_STORED DATA:_
------------------------------------------------------------

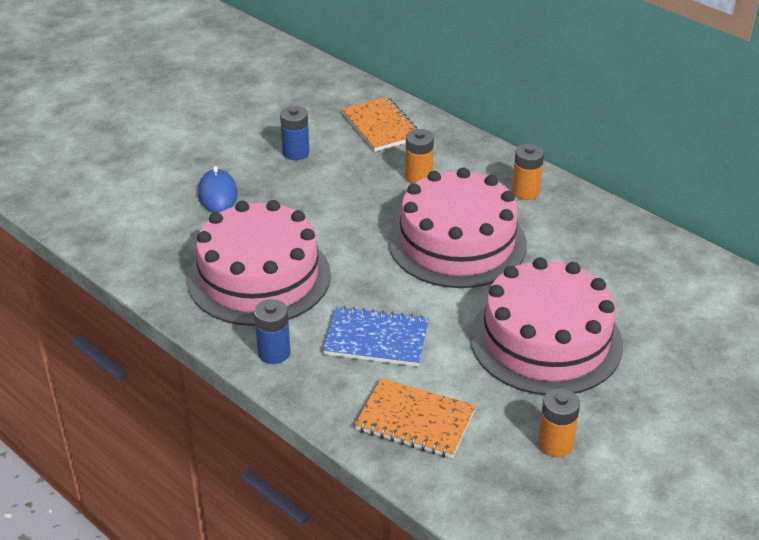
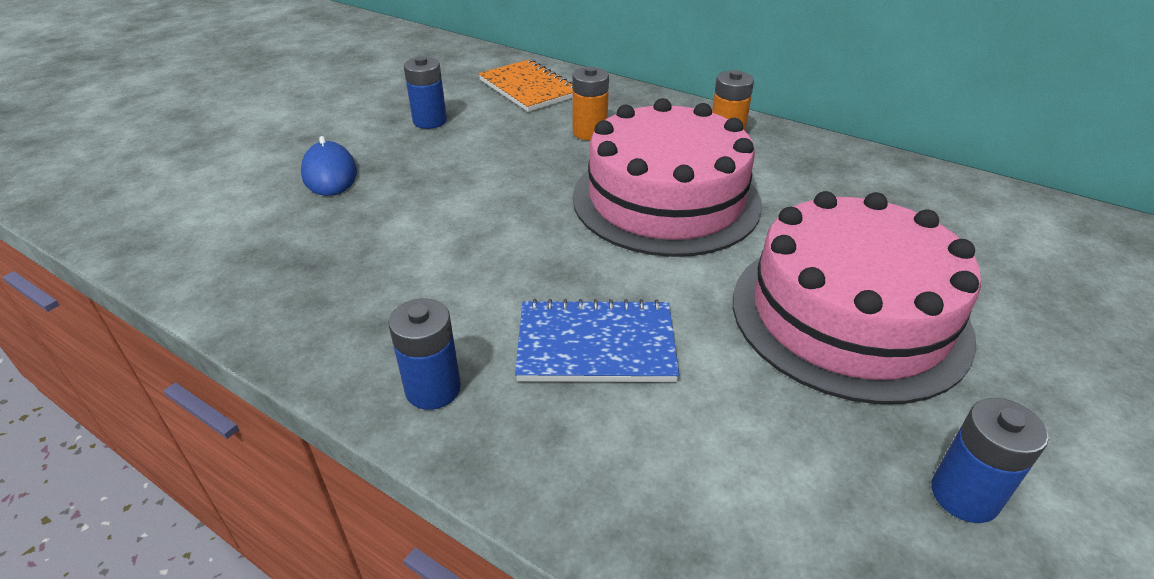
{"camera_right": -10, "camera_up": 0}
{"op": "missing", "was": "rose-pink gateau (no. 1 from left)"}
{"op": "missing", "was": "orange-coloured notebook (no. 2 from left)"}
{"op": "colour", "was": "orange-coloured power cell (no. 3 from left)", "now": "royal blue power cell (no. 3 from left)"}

------------------------------------------------------------

_HOW TO COMPLETE THIS TASK:_
Every line above with the string "from" in it needs to be copied.

_SOLUTION TO THIS PROBLEM:_
{"op": "missing", "was": "rose-pink gateau (no. 1 from left)"}
{"op": "missing", "was": "orange-coloured notebook (no. 2 from left)"}
{"op": "colour", "was": "orange-coloured power cell (no. 3 from left)", "now": "royal blue power cell (no. 3 from left)"}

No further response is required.